(PROBLEM TO SOLVE) Search the listing below for the string "none", then copy every line it appears in.

(DATA TO EXAMINE)

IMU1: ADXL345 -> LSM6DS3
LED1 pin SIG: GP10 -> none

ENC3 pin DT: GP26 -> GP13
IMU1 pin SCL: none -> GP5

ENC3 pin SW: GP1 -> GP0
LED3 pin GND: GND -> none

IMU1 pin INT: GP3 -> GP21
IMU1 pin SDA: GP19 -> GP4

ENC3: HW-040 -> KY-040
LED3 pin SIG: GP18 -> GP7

---

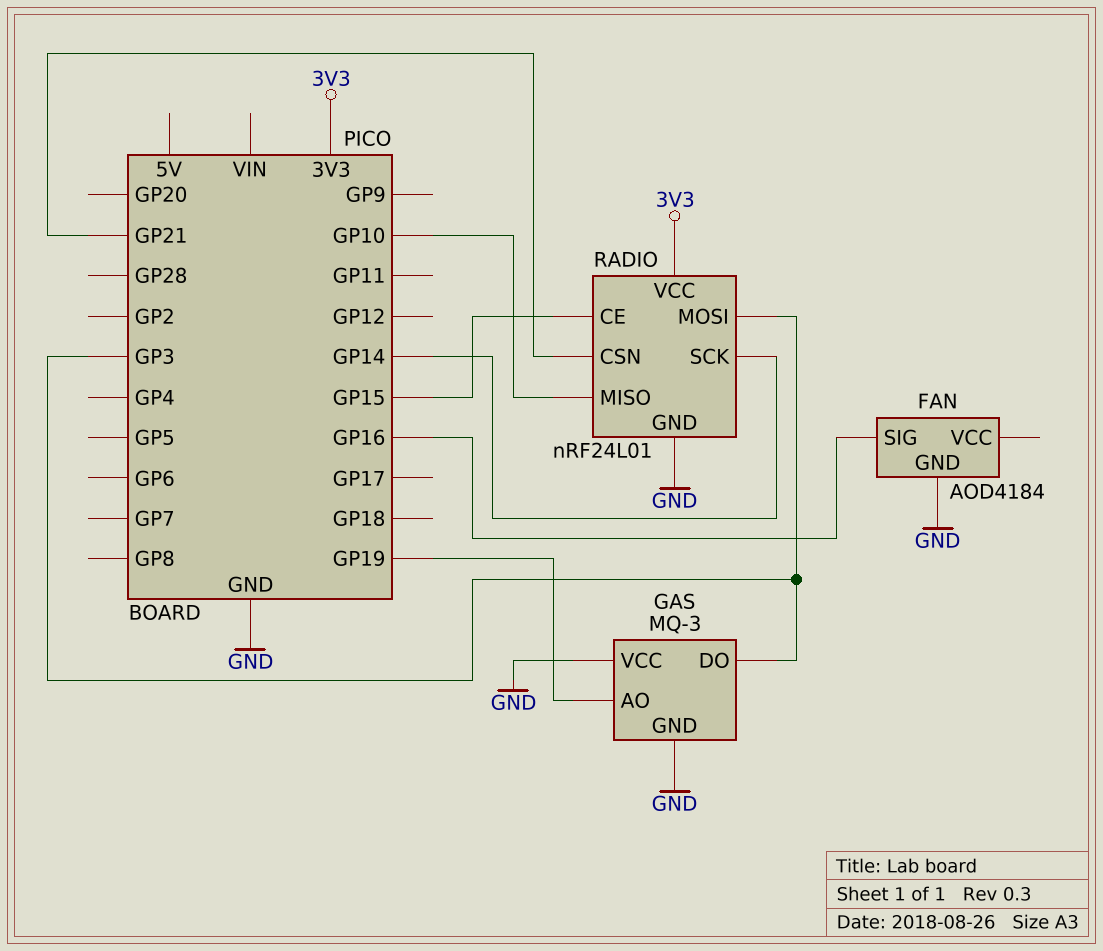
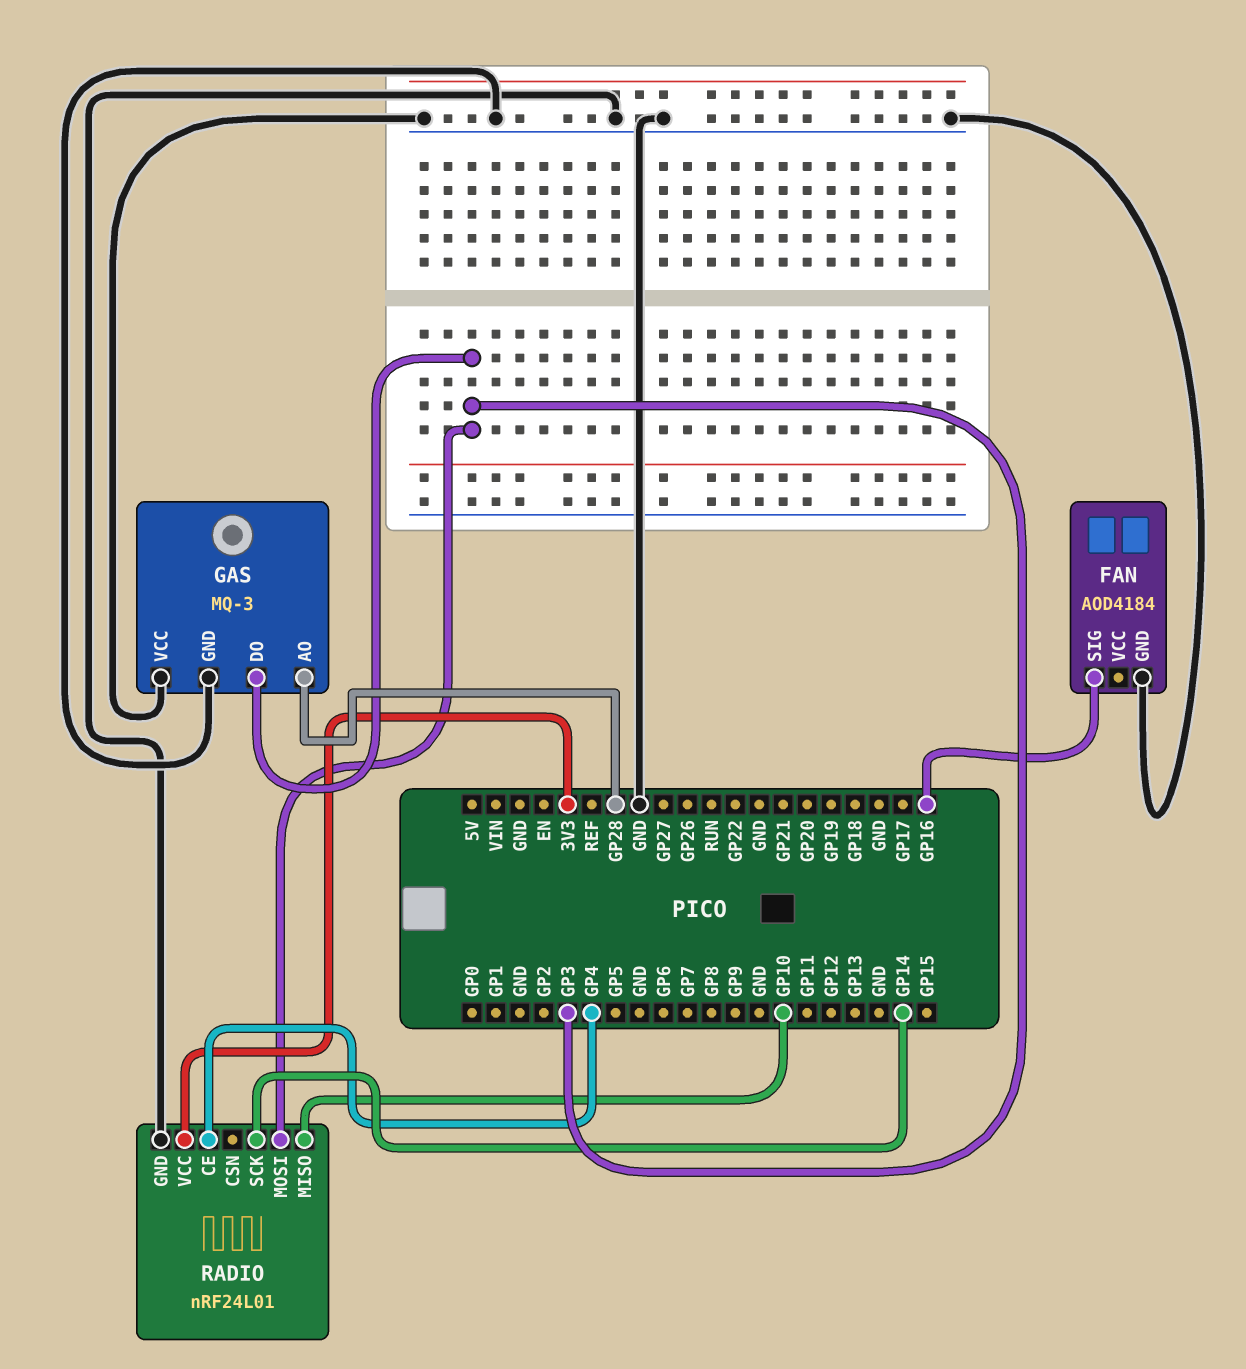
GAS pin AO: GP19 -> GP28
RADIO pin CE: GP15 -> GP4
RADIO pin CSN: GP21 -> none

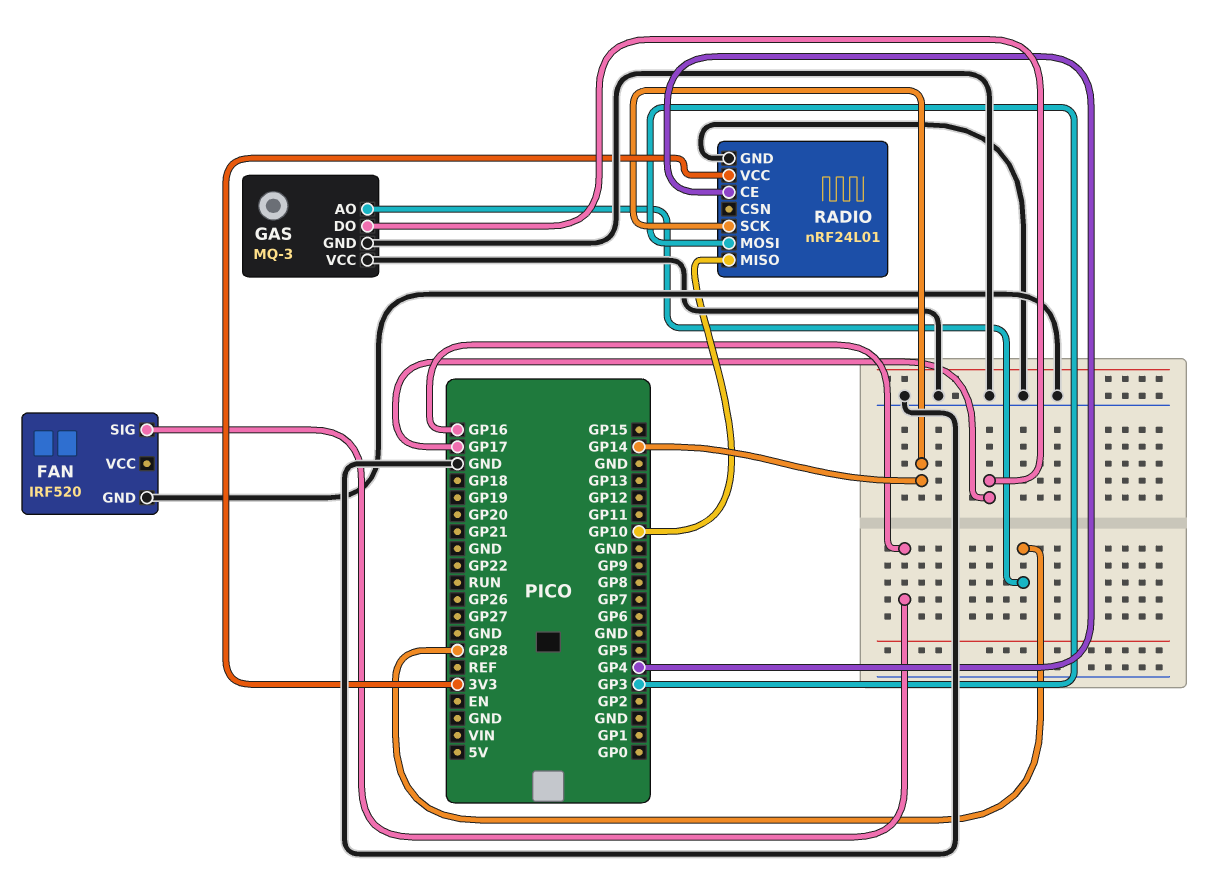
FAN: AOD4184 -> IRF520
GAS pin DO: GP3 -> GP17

(WRITTEN ANSWER)
LED1 pin SIG: GP10 -> none
IMU1 pin SCL: none -> GP5
LED3 pin GND: GND -> none
RADIO pin CSN: GP21 -> none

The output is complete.